### About this exercise
Reproduce nothing but the closing run of lines: the line with "plant: (483, 976) -> (252, 814), moved" and each line that follows it to the end of the data.

━━━━━━━━━━━━━━━━

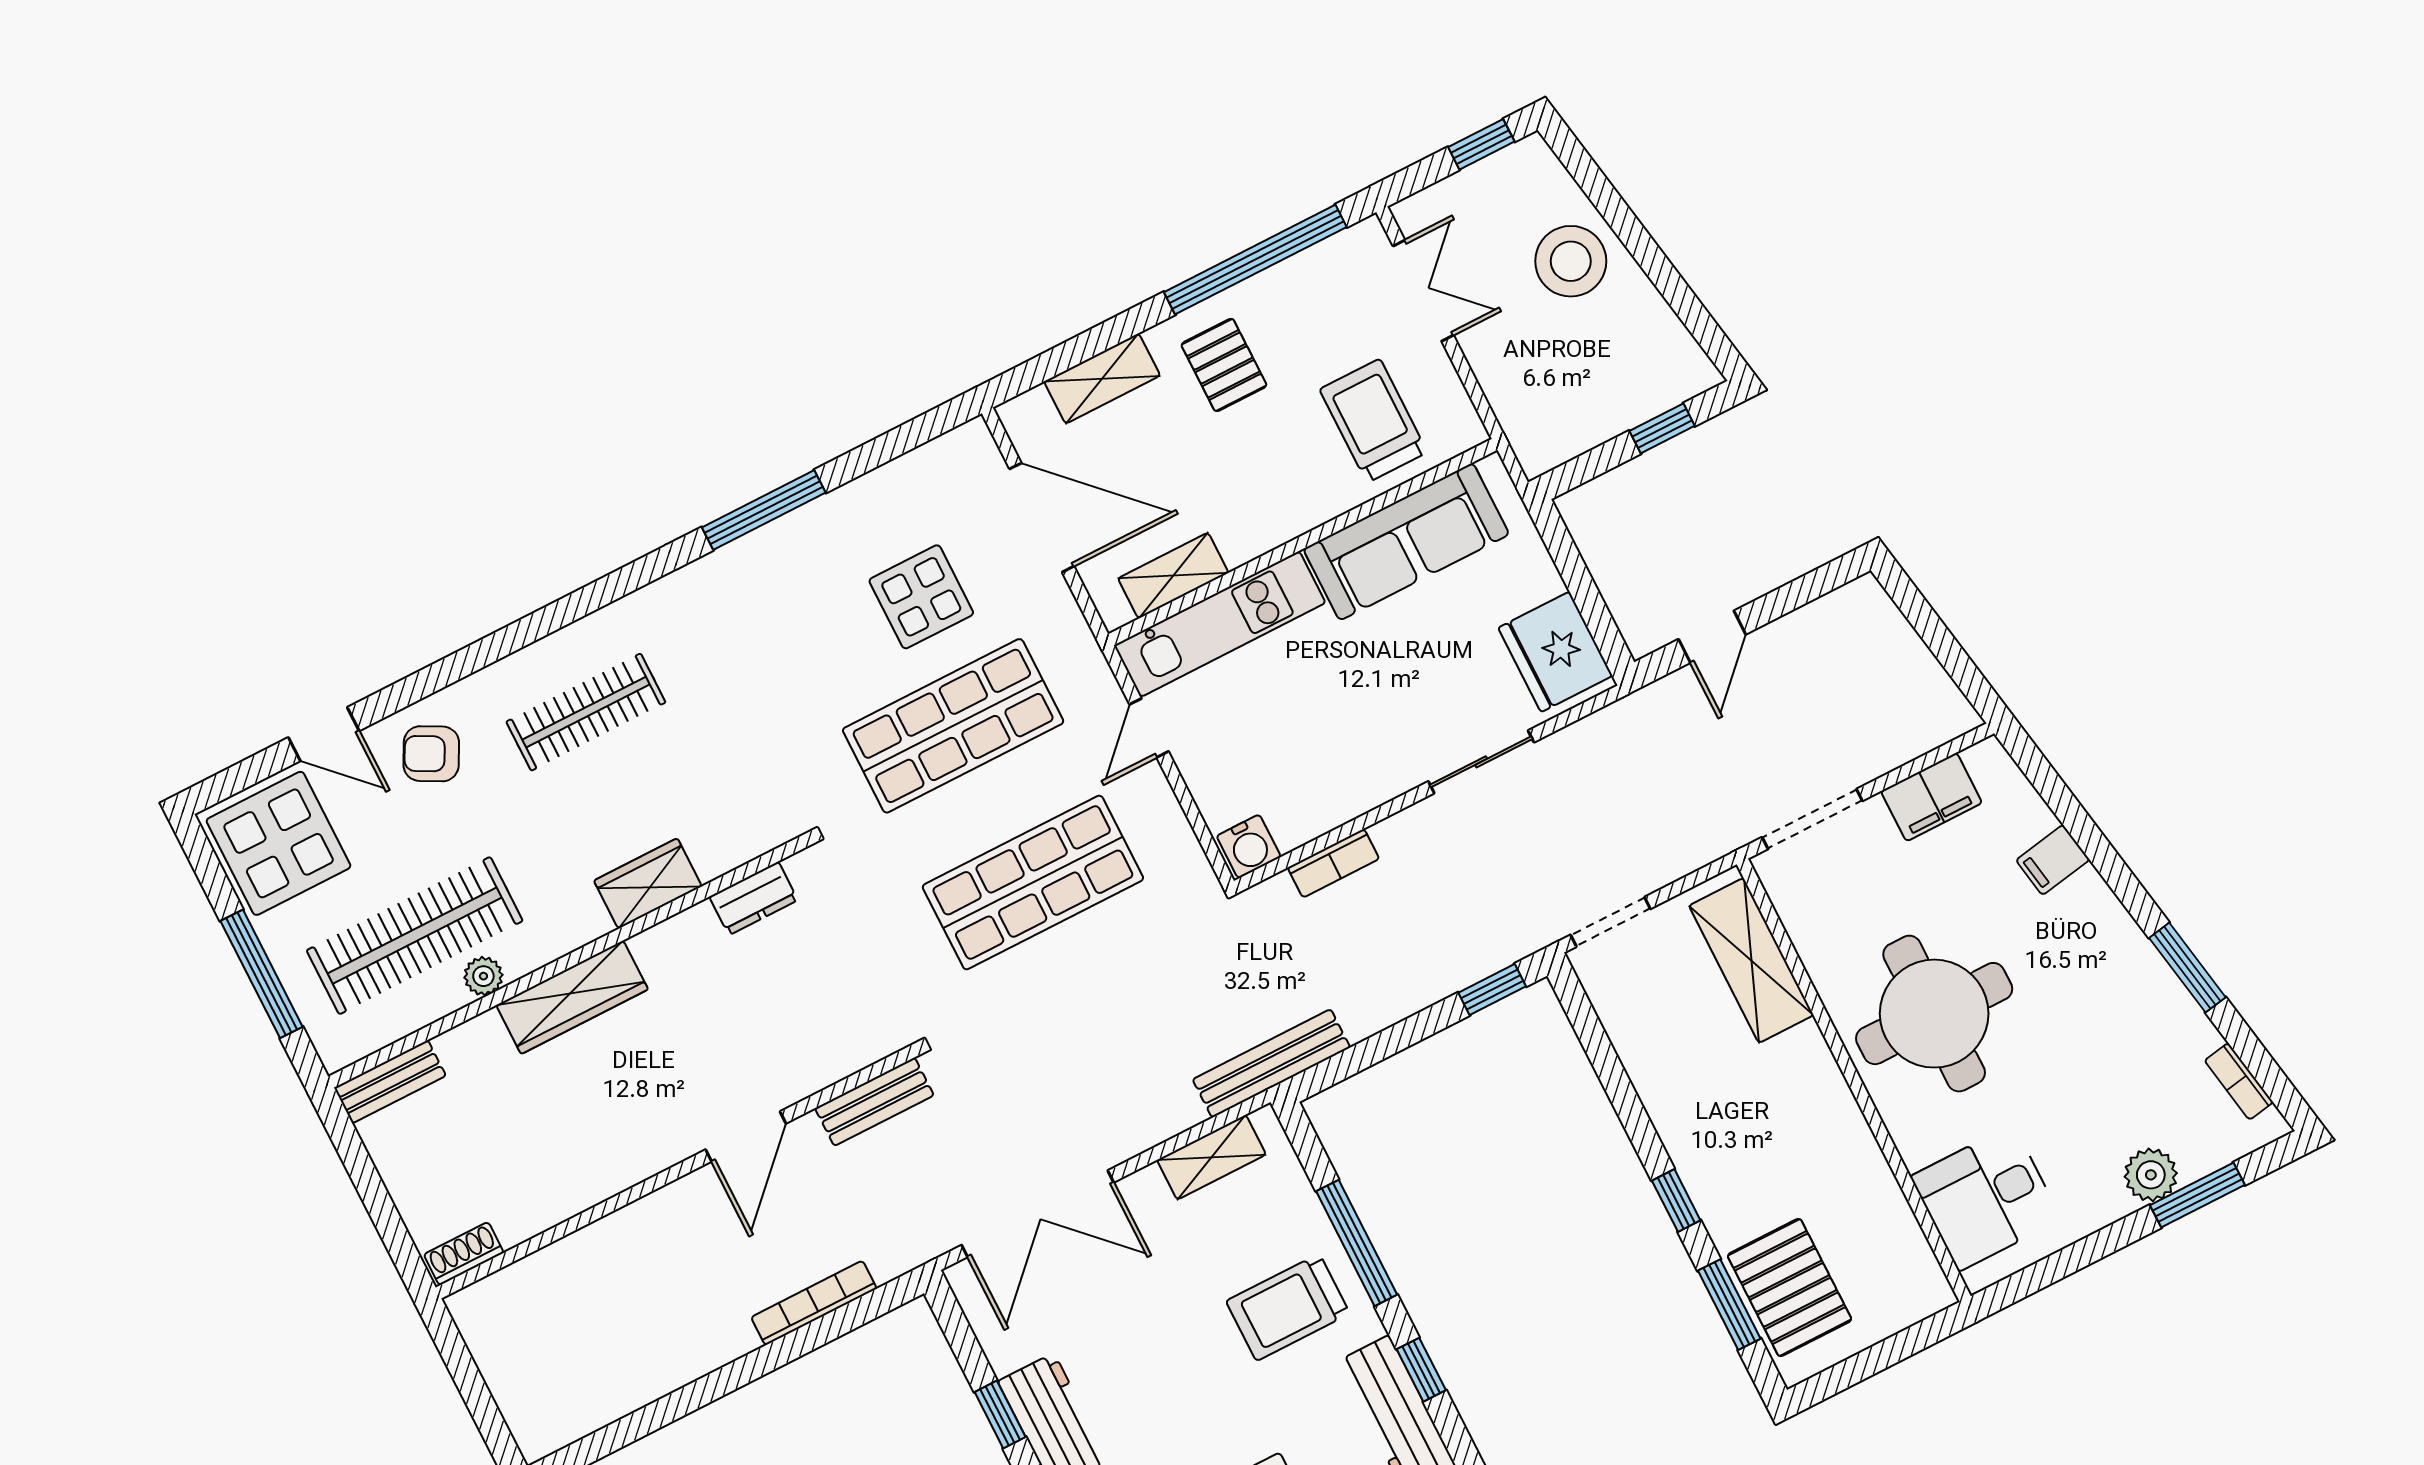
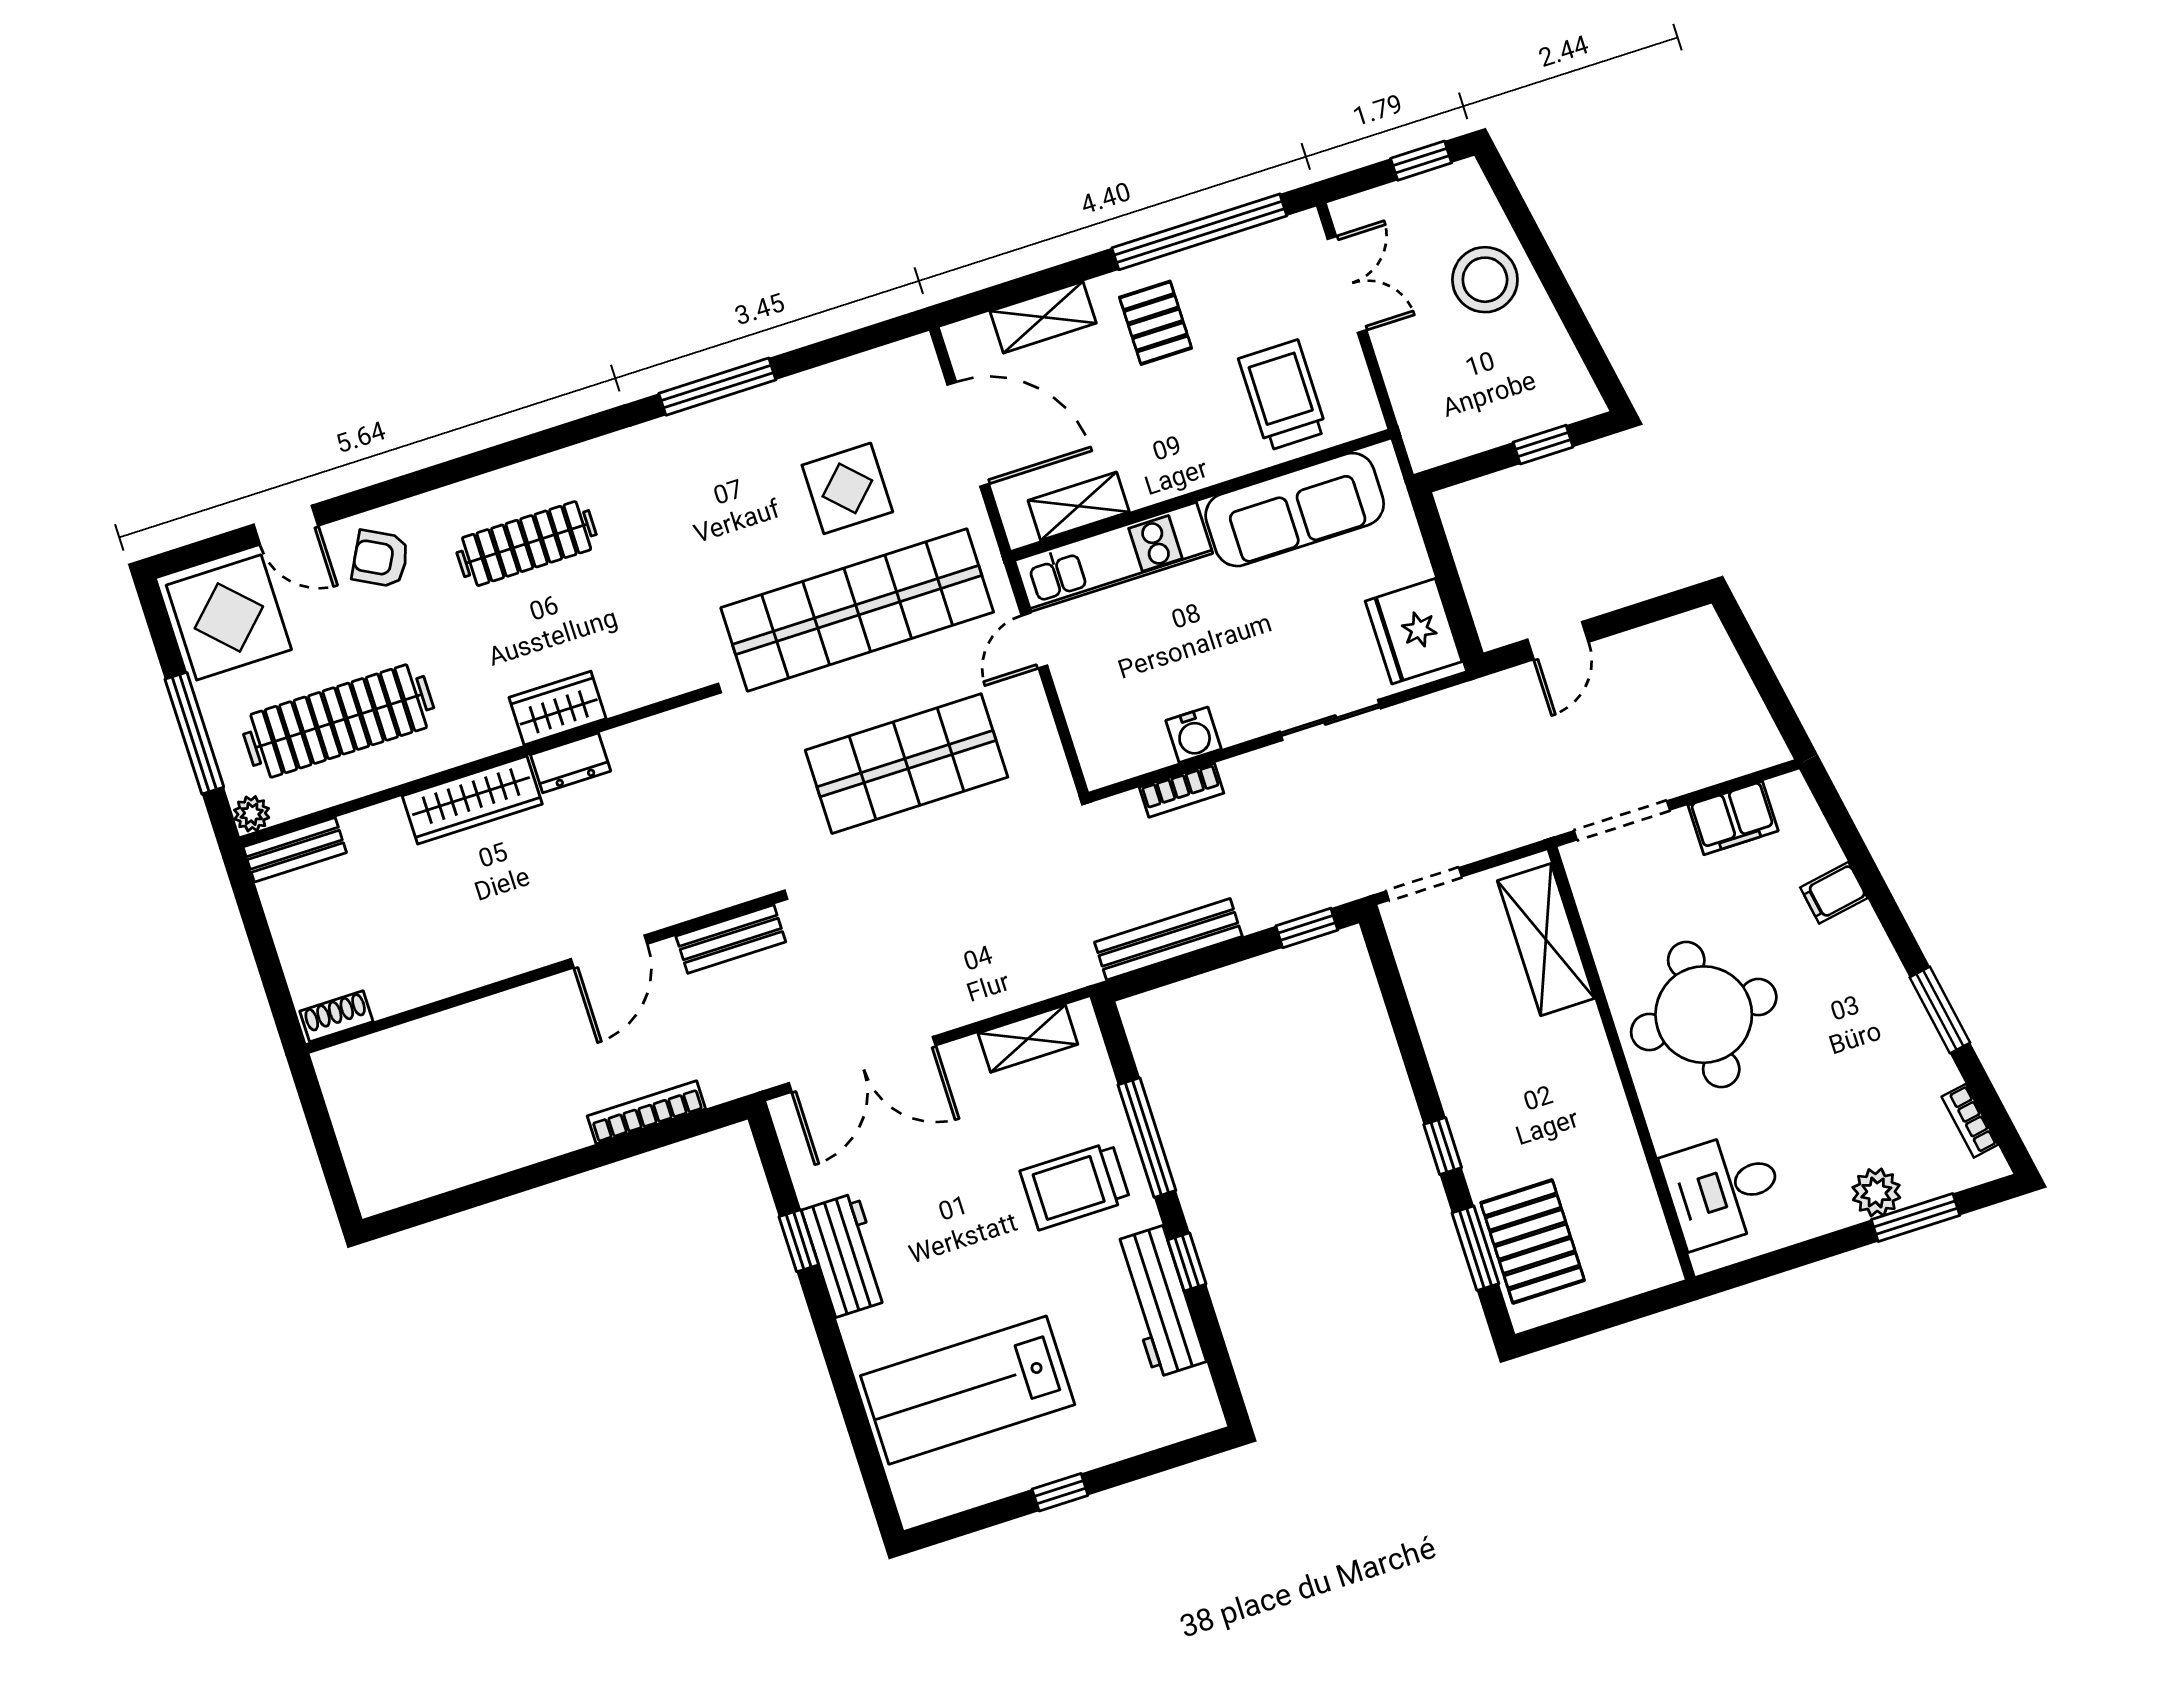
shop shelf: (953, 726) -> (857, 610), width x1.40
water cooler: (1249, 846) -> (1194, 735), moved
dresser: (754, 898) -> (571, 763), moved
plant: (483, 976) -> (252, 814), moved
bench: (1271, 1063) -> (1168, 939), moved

━━━━━━━━━━━━━━━━

### Result of this exercise
plant: (483, 976) -> (252, 814), moved
bench: (1271, 1063) -> (1168, 939), moved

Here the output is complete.